SHORT EXERCISE – Render every line of the data below as a Markdown table with the columns Row and Data line, numbering the rows and leaving out blank lines.

PROVIDED DATA –
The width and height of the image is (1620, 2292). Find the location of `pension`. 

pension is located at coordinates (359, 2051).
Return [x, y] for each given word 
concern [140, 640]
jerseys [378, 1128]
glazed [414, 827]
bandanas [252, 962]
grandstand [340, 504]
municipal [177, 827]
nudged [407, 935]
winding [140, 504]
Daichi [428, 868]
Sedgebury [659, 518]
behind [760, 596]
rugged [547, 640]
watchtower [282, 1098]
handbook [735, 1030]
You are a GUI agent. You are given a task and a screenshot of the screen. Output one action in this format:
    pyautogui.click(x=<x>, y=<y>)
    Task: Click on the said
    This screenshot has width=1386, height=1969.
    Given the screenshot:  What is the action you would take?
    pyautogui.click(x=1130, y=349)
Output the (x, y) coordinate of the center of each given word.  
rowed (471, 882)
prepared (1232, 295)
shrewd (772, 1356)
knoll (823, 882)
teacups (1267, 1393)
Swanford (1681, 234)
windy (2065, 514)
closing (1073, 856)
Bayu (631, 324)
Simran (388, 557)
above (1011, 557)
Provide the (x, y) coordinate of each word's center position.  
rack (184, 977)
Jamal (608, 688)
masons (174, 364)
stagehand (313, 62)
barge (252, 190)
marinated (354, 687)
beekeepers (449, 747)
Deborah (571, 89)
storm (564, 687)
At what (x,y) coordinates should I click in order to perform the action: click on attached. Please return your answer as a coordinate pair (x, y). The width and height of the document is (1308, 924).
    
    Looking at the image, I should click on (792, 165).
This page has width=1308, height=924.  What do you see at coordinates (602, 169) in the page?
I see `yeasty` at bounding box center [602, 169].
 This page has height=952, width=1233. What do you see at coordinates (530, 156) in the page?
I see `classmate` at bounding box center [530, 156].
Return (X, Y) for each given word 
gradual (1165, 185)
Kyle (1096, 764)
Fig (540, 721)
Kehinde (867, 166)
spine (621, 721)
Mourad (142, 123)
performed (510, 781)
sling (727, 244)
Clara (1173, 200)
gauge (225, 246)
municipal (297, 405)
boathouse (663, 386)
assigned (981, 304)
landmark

REPLY TO THE EXERCISE –
| Row | Data line |
|---|---|
| 1 | The width and height of the image is (1620, 2292). Find the location of `pension`.  |
| 2 | pension is located at coordinates (359, 2051). |
| 3 | Return [x, y] for each given word  |
| 4 | concern [140, 640] |
| 5 | jerseys [378, 1128] |
| 6 | glazed [414, 827] |
| 7 | bandanas [252, 962] |
| 8 | grandstand [340, 504] |
| 9 | municipal [177, 827] |
| 10 | nudged [407, 935] |
| 11 | winding [140, 504] |
| 12 | Daichi [428, 868] |
| 13 | Sedgebury [659, 518] |
| 14 | behind [760, 596] |
| 15 | rugged [547, 640] |
| 16 | watchtower [282, 1098] |
| 17 | handbook [735, 1030] |
| 18 | You are a GUI agent. You are given a task and a screenshot of the screen. Output one action in this format: |
| 19 |     pyautogui.click(x=<x>, y=<y>) |
| 20 |     Task: Click on the said |
| 21 |     This screenshot has width=1386, height=1969. |
| 22 |     Given the screenshot:  What is the action you would take? |
| 23 |     pyautogui.click(x=1130, y=349) |
| 24 | Output the (x, y) coordinate of the center of each given word.   |
| 25 | rowed (471, 882) |
| 26 | prepared (1232, 295) |
| 27 | shrewd (772, 1356) |
| 28 | knoll (823, 882) |
| 29 | teacups (1267, 1393) |
| 30 | Swanford (1681, 234) |
| 31 | windy (2065, 514) |
| 32 | closing (1073, 856) |
| 33 | Bayu (631, 324) |
| 34 | Simran (388, 557) |
| 35 | above (1011, 557) |
| 36 | Provide the (x, y) coordinate of each word's center position.   |
| 37 | rack (184, 977) |
| 38 | Jamal (608, 688) |
| 39 | masons (174, 364) |
| 40 | stagehand (313, 62) |
| 41 | barge (252, 190) |
| 42 | marinated (354, 687) |
| 43 | beekeepers (449, 747) |
| 44 | Deborah (571, 89) |
| 45 | storm (564, 687) |
| 46 | At what (x,y) coordinates should I click in order to perform the action: click on attached. Please return your answer as a coordinate pair (x, y). The width and height of the document is (1308, 924). |
| 47 |     Looking at the image, I should click on (792, 165). |
| 48 | This page has width=1308, height=924.  What do you see at coordinates (602, 169) in the page? |
| 49 | I see `yeasty` at bounding box center [602, 169]. |
| 50 |  This page has height=952, width=1233. What do you see at coordinates (530, 156) in the page? |
| 51 | I see `classmate` at bounding box center [530, 156]. |
| 52 | Return (X, Y) for each given word  |
| 53 | gradual (1165, 185) |
| 54 | Kyle (1096, 764) |
| 55 | Fig (540, 721) |
| 56 | Kehinde (867, 166) |
| 57 | spine (621, 721) |
| 58 | Mourad (142, 123) |
| 59 | performed (510, 781) |
| 60 | sling (727, 244) |
| 61 | Clara (1173, 200) |
| 62 | gauge (225, 246) |
| 63 | municipal (297, 405) |
| 64 | boathouse (663, 386) |
| 65 | assigned (981, 304) |
| 66 | landmark |